▶ _REQUIRED ACTION_
Word by word and line by line, write out all of the records.

========

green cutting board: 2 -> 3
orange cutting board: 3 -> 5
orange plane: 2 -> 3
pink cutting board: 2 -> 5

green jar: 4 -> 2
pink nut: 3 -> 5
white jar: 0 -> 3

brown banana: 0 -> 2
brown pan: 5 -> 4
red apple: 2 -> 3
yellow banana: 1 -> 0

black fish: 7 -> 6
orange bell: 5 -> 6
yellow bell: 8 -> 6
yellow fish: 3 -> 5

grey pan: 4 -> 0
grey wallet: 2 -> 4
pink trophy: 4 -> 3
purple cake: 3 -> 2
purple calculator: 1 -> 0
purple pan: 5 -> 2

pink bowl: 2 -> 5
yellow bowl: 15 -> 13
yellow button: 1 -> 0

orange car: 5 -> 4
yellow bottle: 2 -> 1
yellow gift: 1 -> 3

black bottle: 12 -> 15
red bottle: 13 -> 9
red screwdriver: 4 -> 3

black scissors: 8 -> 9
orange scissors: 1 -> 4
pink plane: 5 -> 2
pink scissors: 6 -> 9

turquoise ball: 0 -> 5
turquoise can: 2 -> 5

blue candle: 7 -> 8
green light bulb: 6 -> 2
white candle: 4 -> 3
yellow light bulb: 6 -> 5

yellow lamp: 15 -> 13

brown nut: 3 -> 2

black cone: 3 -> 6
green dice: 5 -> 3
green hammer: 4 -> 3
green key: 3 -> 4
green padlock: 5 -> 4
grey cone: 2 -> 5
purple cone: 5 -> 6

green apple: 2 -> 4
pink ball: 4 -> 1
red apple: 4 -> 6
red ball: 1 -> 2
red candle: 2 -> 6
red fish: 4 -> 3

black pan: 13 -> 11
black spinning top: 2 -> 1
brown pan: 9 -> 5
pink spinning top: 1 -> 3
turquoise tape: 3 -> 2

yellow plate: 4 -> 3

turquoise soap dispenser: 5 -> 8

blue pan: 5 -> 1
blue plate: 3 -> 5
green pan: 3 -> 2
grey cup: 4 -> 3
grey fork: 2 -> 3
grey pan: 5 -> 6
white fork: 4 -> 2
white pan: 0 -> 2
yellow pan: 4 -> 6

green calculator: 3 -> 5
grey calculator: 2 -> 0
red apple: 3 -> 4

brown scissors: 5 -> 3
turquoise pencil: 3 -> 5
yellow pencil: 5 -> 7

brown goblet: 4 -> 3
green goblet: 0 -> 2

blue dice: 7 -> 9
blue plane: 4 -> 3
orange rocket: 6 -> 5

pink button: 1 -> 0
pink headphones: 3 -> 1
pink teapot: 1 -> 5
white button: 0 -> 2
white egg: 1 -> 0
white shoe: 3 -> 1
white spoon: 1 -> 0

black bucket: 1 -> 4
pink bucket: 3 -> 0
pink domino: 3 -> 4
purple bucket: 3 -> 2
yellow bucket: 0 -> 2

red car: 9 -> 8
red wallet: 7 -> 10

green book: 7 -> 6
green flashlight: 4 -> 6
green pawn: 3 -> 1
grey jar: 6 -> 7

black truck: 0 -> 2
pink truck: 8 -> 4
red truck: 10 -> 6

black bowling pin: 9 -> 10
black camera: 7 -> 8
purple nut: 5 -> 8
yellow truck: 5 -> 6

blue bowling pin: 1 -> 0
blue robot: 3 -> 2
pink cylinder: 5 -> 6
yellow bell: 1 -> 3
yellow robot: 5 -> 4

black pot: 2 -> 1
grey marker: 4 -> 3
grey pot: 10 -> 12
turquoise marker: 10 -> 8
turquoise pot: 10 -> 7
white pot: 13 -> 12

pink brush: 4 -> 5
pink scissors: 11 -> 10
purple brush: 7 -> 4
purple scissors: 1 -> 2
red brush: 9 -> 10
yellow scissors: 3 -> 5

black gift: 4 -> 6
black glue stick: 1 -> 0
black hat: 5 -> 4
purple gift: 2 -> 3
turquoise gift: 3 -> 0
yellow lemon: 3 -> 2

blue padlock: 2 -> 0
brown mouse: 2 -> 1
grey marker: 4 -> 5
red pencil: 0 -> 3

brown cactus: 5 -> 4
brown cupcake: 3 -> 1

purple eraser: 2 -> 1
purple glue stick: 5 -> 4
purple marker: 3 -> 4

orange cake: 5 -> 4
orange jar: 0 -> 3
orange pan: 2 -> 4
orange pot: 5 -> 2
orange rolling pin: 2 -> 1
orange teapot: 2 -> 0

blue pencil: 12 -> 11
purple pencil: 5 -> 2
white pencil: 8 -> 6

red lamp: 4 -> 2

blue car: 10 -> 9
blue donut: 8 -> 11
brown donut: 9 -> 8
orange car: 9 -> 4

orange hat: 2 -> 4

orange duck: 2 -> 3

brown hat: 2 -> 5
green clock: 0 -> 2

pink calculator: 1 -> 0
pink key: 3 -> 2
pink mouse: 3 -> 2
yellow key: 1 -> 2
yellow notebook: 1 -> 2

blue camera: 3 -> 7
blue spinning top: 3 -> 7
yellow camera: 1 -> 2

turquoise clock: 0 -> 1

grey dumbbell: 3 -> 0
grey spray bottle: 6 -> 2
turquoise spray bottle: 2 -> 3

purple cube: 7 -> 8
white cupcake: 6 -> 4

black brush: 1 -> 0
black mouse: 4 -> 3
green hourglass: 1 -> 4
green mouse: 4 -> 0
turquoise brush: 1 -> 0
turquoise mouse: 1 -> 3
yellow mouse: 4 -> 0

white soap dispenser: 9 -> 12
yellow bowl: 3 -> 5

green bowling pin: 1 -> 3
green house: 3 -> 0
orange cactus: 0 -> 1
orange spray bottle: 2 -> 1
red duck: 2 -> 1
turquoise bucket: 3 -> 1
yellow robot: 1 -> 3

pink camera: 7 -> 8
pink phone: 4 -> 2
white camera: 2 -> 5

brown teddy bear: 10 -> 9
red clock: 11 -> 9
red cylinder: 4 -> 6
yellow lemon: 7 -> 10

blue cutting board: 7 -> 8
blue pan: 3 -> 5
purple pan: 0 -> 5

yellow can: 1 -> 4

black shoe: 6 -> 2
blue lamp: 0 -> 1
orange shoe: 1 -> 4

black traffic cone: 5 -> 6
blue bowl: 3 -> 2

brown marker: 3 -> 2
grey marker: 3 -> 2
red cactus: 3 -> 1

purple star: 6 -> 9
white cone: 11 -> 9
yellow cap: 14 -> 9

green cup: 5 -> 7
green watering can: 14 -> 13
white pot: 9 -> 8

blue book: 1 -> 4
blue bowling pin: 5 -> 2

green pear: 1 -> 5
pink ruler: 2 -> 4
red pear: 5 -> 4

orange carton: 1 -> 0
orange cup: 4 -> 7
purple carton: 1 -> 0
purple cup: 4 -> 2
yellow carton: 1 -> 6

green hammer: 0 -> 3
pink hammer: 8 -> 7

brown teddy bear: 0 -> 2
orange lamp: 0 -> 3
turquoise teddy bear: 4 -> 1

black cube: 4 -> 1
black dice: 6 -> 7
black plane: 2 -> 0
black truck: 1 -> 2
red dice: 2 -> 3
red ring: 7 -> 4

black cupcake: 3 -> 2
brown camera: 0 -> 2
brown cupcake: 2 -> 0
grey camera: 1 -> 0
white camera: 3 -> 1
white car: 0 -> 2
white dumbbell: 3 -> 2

========

▶ _YOUR RESPONSE_
green cutting board: 2 -> 3
orange cutting board: 3 -> 5
orange plane: 2 -> 3
pink cutting board: 2 -> 5

green jar: 4 -> 2
pink nut: 3 -> 5
white jar: 0 -> 3

brown banana: 0 -> 2
brown pan: 5 -> 4
red apple: 2 -> 3
yellow banana: 1 -> 0

black fish: 7 -> 6
orange bell: 5 -> 6
yellow bell: 8 -> 6
yellow fish: 3 -> 5

grey pan: 4 -> 0
grey wallet: 2 -> 4
pink trophy: 4 -> 3
purple cake: 3 -> 2
purple calculator: 1 -> 0
purple pan: 5 -> 2

pink bowl: 2 -> 5
yellow bowl: 15 -> 13
yellow button: 1 -> 0

orange car: 5 -> 4
yellow bottle: 2 -> 1
yellow gift: 1 -> 3

black bottle: 12 -> 15
red bottle: 13 -> 9
red screwdriver: 4 -> 3

black scissors: 8 -> 9
orange scissors: 1 -> 4
pink plane: 5 -> 2
pink scissors: 6 -> 9

turquoise ball: 0 -> 5
turquoise can: 2 -> 5

blue candle: 7 -> 8
green light bulb: 6 -> 2
white candle: 4 -> 3
yellow light bulb: 6 -> 5

yellow lamp: 15 -> 13

brown nut: 3 -> 2

black cone: 3 -> 6
green dice: 5 -> 3
green hammer: 4 -> 3
green key: 3 -> 4
green padlock: 5 -> 4
grey cone: 2 -> 5
purple cone: 5 -> 6

green apple: 2 -> 4
pink ball: 4 -> 1
red apple: 4 -> 6
red ball: 1 -> 2
red candle: 2 -> 6
red fish: 4 -> 3

black pan: 13 -> 11
black spinning top: 2 -> 1
brown pan: 9 -> 5
pink spinning top: 1 -> 3
turquoise tape: 3 -> 2

yellow plate: 4 -> 3

turquoise soap dispenser: 5 -> 8

blue pan: 5 -> 1
blue plate: 3 -> 5
green pan: 3 -> 2
grey cup: 4 -> 3
grey fork: 2 -> 3
grey pan: 5 -> 6
white fork: 4 -> 2
white pan: 0 -> 2
yellow pan: 4 -> 6

green calculator: 3 -> 5
grey calculator: 2 -> 0
red apple: 3 -> 4

brown scissors: 5 -> 3
turquoise pencil: 3 -> 5
yellow pencil: 5 -> 7

brown goblet: 4 -> 3
green goblet: 0 -> 2

blue dice: 7 -> 9
blue plane: 4 -> 3
orange rocket: 6 -> 5

pink button: 1 -> 0
pink headphones: 3 -> 1
pink teapot: 1 -> 5
white button: 0 -> 2
white egg: 1 -> 0
white shoe: 3 -> 1
white spoon: 1 -> 0

black bucket: 1 -> 4
pink bucket: 3 -> 0
pink domino: 3 -> 4
purple bucket: 3 -> 2
yellow bucket: 0 -> 2

red car: 9 -> 8
red wallet: 7 -> 10

green book: 7 -> 6
green flashlight: 4 -> 6
green pawn: 3 -> 1
grey jar: 6 -> 7

black truck: 0 -> 2
pink truck: 8 -> 4
red truck: 10 -> 6

black bowling pin: 9 -> 10
black camera: 7 -> 8
purple nut: 5 -> 8
yellow truck: 5 -> 6

blue bowling pin: 1 -> 0
blue robot: 3 -> 2
pink cylinder: 5 -> 6
yellow bell: 1 -> 3
yellow robot: 5 -> 4

black pot: 2 -> 1
grey marker: 4 -> 3
grey pot: 10 -> 12
turquoise marker: 10 -> 8
turquoise pot: 10 -> 7
white pot: 13 -> 12

pink brush: 4 -> 5
pink scissors: 11 -> 10
purple brush: 7 -> 4
purple scissors: 1 -> 2
red brush: 9 -> 10
yellow scissors: 3 -> 5

black gift: 4 -> 6
black glue stick: 1 -> 0
black hat: 5 -> 4
purple gift: 2 -> 3
turquoise gift: 3 -> 0
yellow lemon: 3 -> 2

blue padlock: 2 -> 0
brown mouse: 2 -> 1
grey marker: 4 -> 5
red pencil: 0 -> 3

brown cactus: 5 -> 4
brown cupcake: 3 -> 1

purple eraser: 2 -> 1
purple glue stick: 5 -> 4
purple marker: 3 -> 4

orange cake: 5 -> 4
orange jar: 0 -> 3
orange pan: 2 -> 4
orange pot: 5 -> 2
orange rolling pin: 2 -> 1
orange teapot: 2 -> 0

blue pencil: 12 -> 11
purple pencil: 5 -> 2
white pencil: 8 -> 6

red lamp: 4 -> 2

blue car: 10 -> 9
blue donut: 8 -> 11
brown donut: 9 -> 8
orange car: 9 -> 4

orange hat: 2 -> 4

orange duck: 2 -> 3

brown hat: 2 -> 5
green clock: 0 -> 2

pink calculator: 1 -> 0
pink key: 3 -> 2
pink mouse: 3 -> 2
yellow key: 1 -> 2
yellow notebook: 1 -> 2

blue camera: 3 -> 7
blue spinning top: 3 -> 7
yellow camera: 1 -> 2

turquoise clock: 0 -> 1

grey dumbbell: 3 -> 0
grey spray bottle: 6 -> 2
turquoise spray bottle: 2 -> 3

purple cube: 7 -> 8
white cupcake: 6 -> 4

black brush: 1 -> 0
black mouse: 4 -> 3
green hourglass: 1 -> 4
green mouse: 4 -> 0
turquoise brush: 1 -> 0
turquoise mouse: 1 -> 3
yellow mouse: 4 -> 0

white soap dispenser: 9 -> 12
yellow bowl: 3 -> 5

green bowling pin: 1 -> 3
green house: 3 -> 0
orange cactus: 0 -> 1
orange spray bottle: 2 -> 1
red duck: 2 -> 1
turquoise bucket: 3 -> 1
yellow robot: 1 -> 3

pink camera: 7 -> 8
pink phone: 4 -> 2
white camera: 2 -> 5

brown teddy bear: 10 -> 9
red clock: 11 -> 9
red cylinder: 4 -> 6
yellow lemon: 7 -> 10

blue cutting board: 7 -> 8
blue pan: 3 -> 5
purple pan: 0 -> 5

yellow can: 1 -> 4

black shoe: 6 -> 2
blue lamp: 0 -> 1
orange shoe: 1 -> 4

black traffic cone: 5 -> 6
blue bowl: 3 -> 2

brown marker: 3 -> 2
grey marker: 3 -> 2
red cactus: 3 -> 1

purple star: 6 -> 9
white cone: 11 -> 9
yellow cap: 14 -> 9

green cup: 5 -> 7
green watering can: 14 -> 13
white pot: 9 -> 8

blue book: 1 -> 4
blue bowling pin: 5 -> 2

green pear: 1 -> 5
pink ruler: 2 -> 4
red pear: 5 -> 4

orange carton: 1 -> 0
orange cup: 4 -> 7
purple carton: 1 -> 0
purple cup: 4 -> 2
yellow carton: 1 -> 6

green hammer: 0 -> 3
pink hammer: 8 -> 7

brown teddy bear: 0 -> 2
orange lamp: 0 -> 3
turquoise teddy bear: 4 -> 1

black cube: 4 -> 1
black dice: 6 -> 7
black plane: 2 -> 0
black truck: 1 -> 2
red dice: 2 -> 3
red ring: 7 -> 4

black cupcake: 3 -> 2
brown camera: 0 -> 2
brown cupcake: 2 -> 0
grey camera: 1 -> 0
white camera: 3 -> 1
white car: 0 -> 2
white dumbbell: 3 -> 2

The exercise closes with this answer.